DATASET RECORDS: Begin

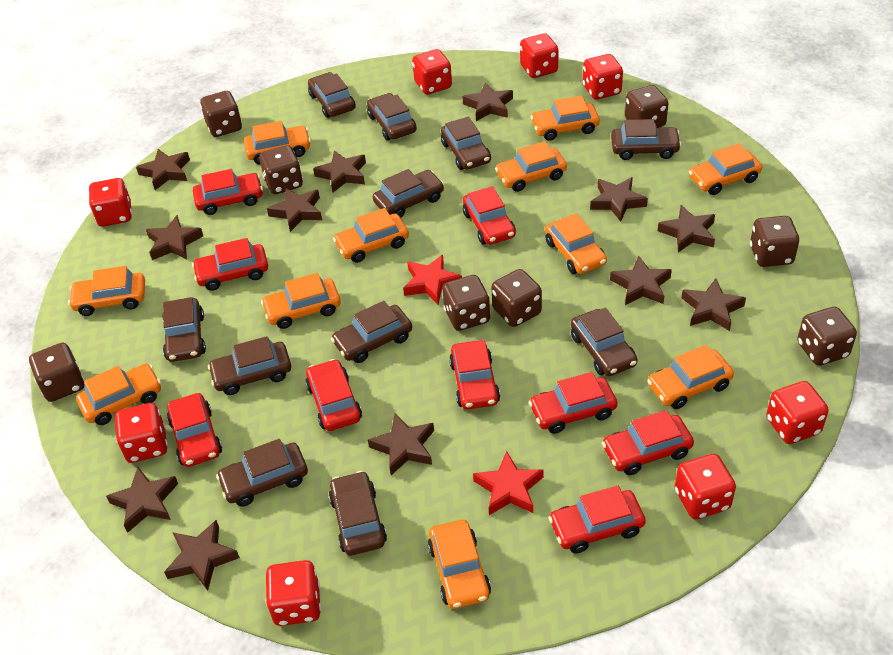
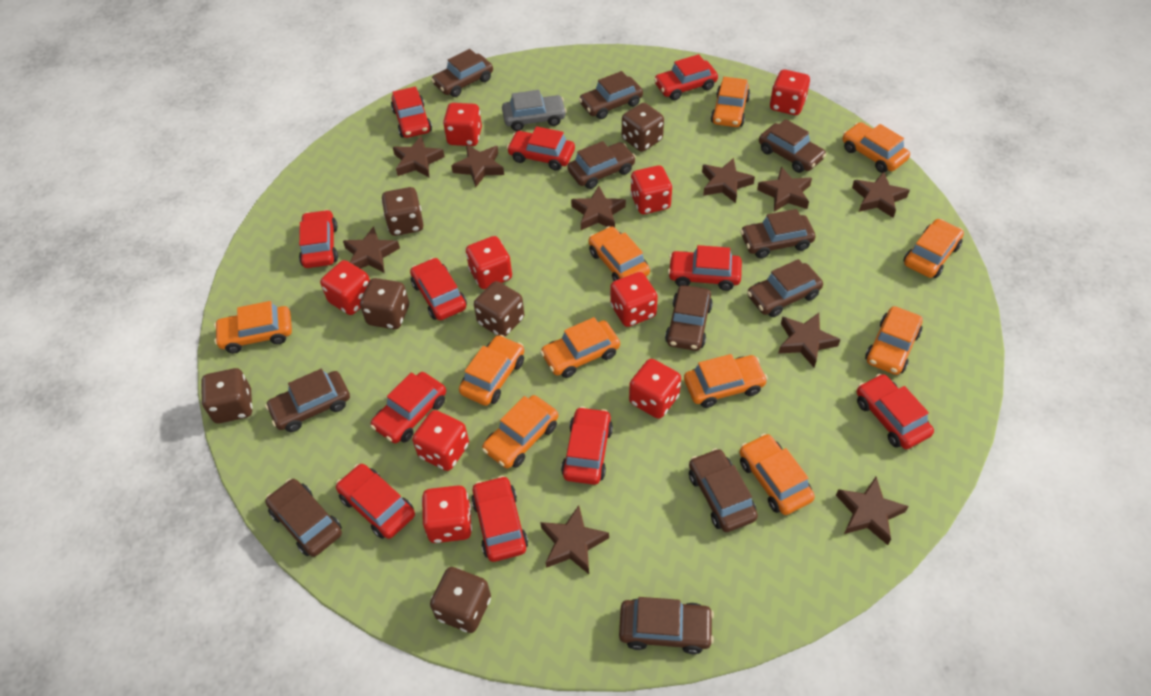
brown dice: 8 -> 6
brown star: 12 -> 10
grey car: 0 -> 1
red car: 9 -> 11
red dice: 8 -> 9
red star: 2 -> 0

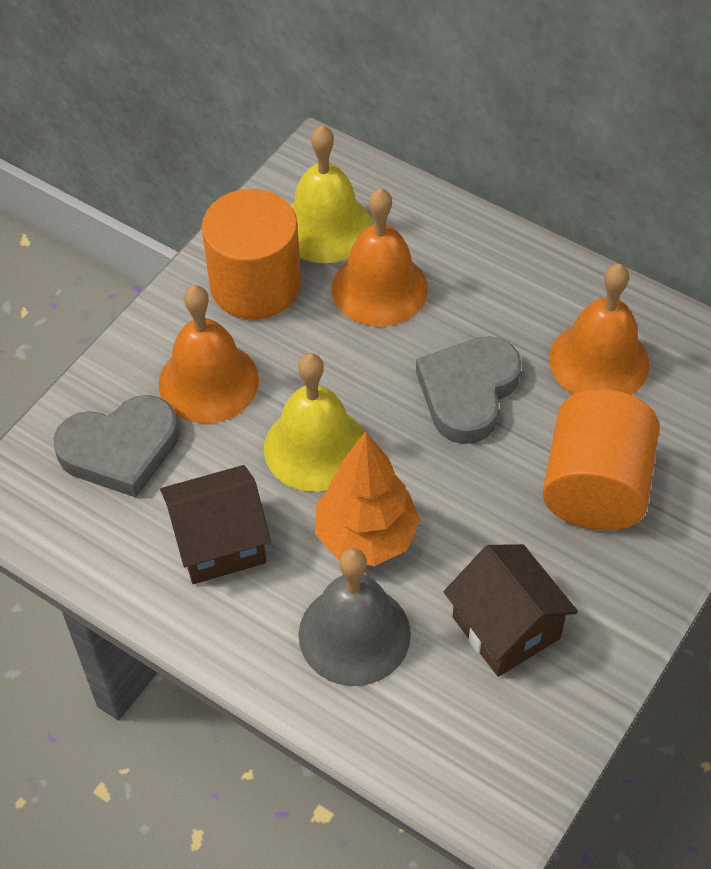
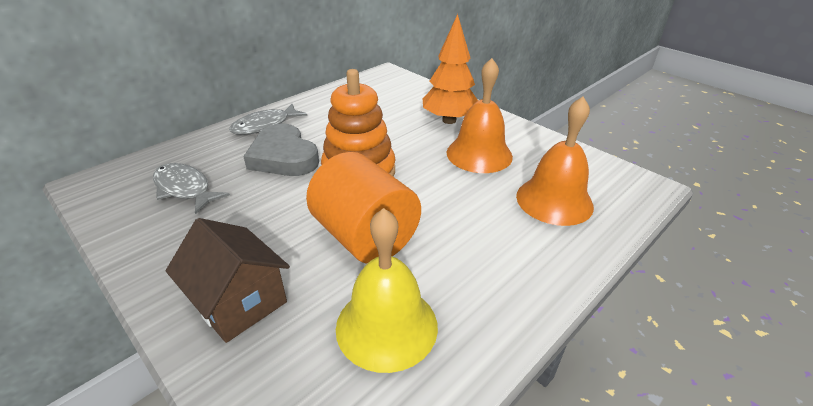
brown house: 2 -> 1
grey bell: 1 -> 0
grey fish: 0 -> 2
grey heart: 2 -> 1
orange bell: 3 -> 2
orange cylinder: 2 -> 1
orange stacking toy: 0 -> 1
yellow bell: 2 -> 1

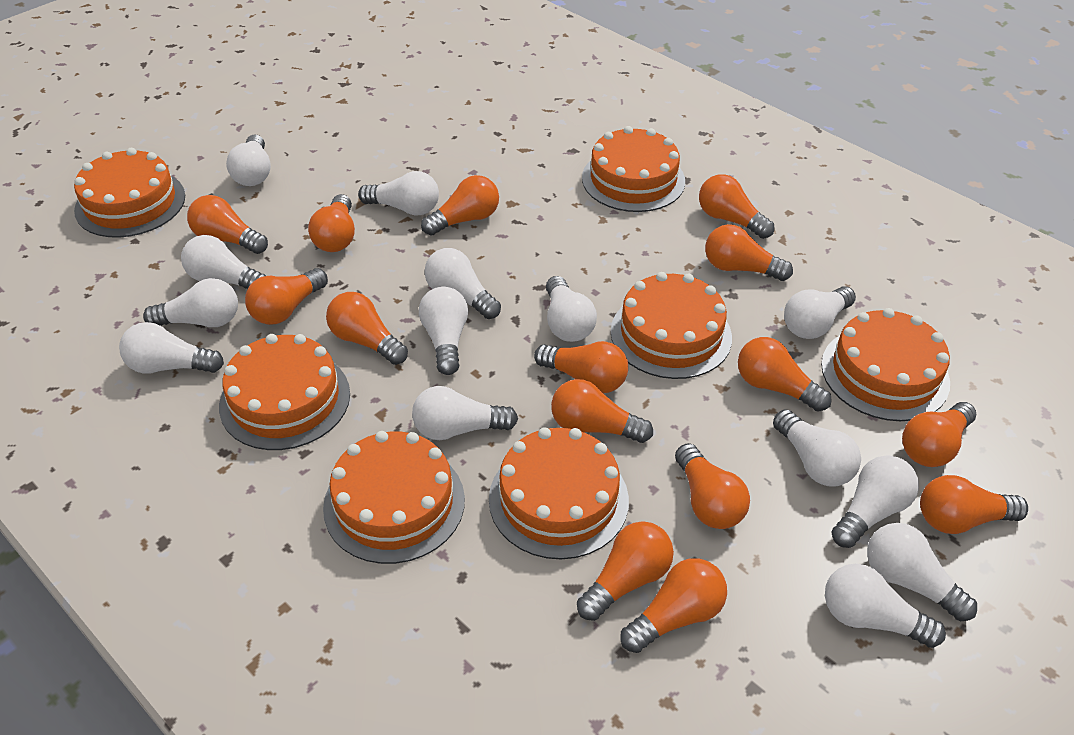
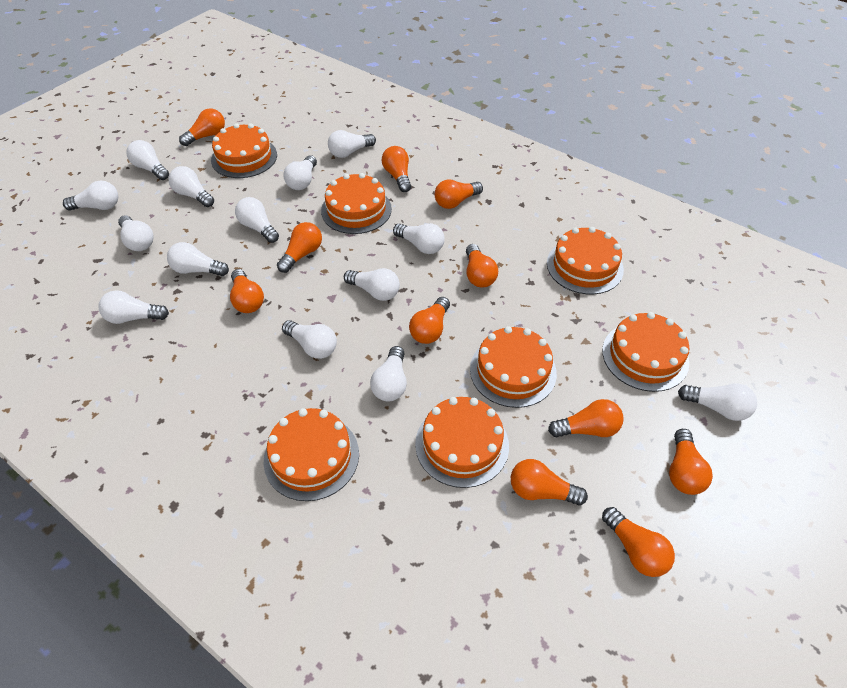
orange light bulb: 15 -> 11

DATASET RECORDS: End

**ABOUT THIS TASK:** Set the records down again word for word; the pictures stay out.

**PROBLEM SOLUTION:**
brown dice: 8 -> 6
brown star: 12 -> 10
grey car: 0 -> 1
red car: 9 -> 11
red dice: 8 -> 9
red star: 2 -> 0

brown house: 2 -> 1
grey bell: 1 -> 0
grey fish: 0 -> 2
grey heart: 2 -> 1
orange bell: 3 -> 2
orange cylinder: 2 -> 1
orange stacking toy: 0 -> 1
yellow bell: 2 -> 1

orange light bulb: 15 -> 11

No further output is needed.